Work request:
Reproduce all the data exactly, without pictures.

Data segment:
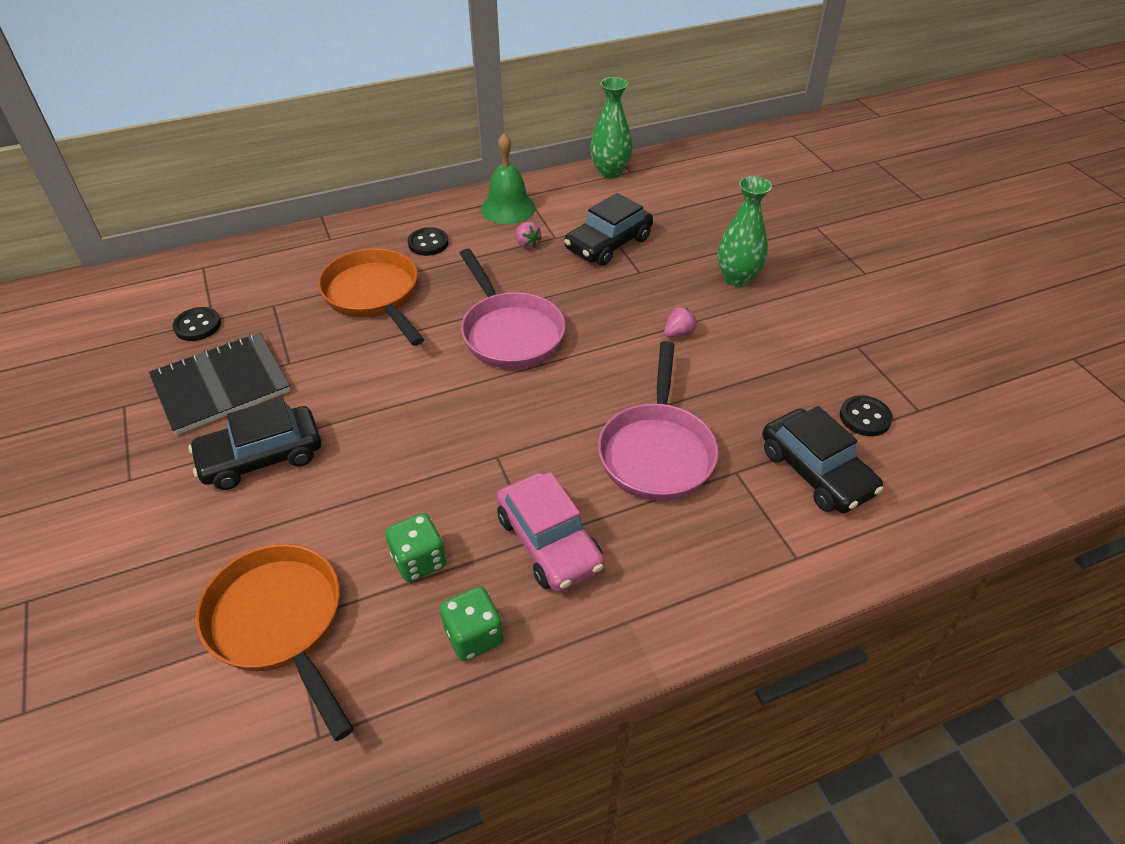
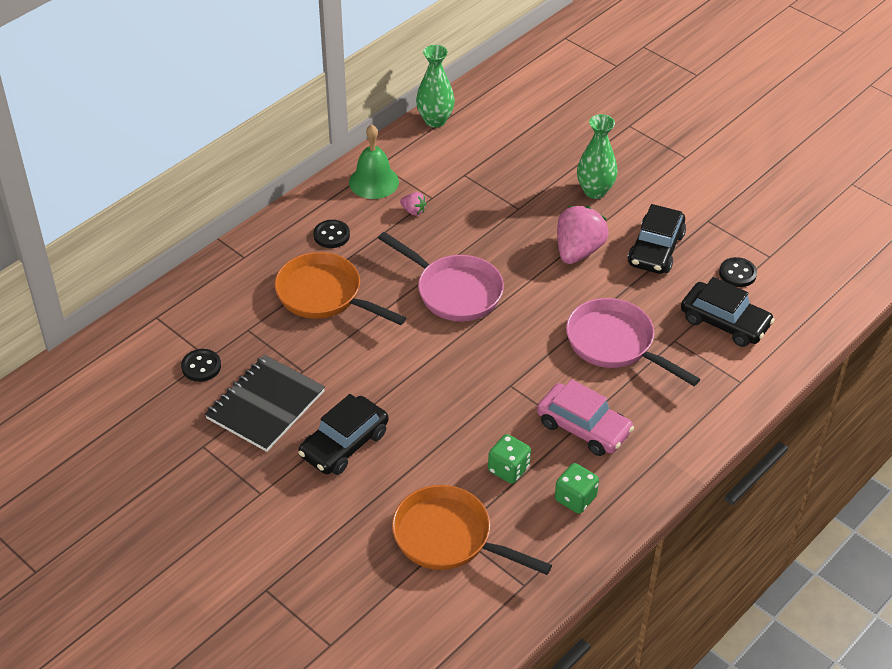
camera: 25 degrees left, 0 degrees up
(608, 244) = (478, 190): black car -> black car (656, 249)
(656, 451) = (615, 344): pink pan -> pink pan turned 150 degrees clockwise
(678, 333) = (578, 251): pink strawberry -> pink strawberry, size x2.19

Final answer:
camera: 25 degrees left, 0 degrees up
(608, 244) = (478, 190): black car -> black car (656, 249)
(656, 451) = (615, 344): pink pan -> pink pan turned 150 degrees clockwise
(678, 333) = (578, 251): pink strawberry -> pink strawberry, size x2.19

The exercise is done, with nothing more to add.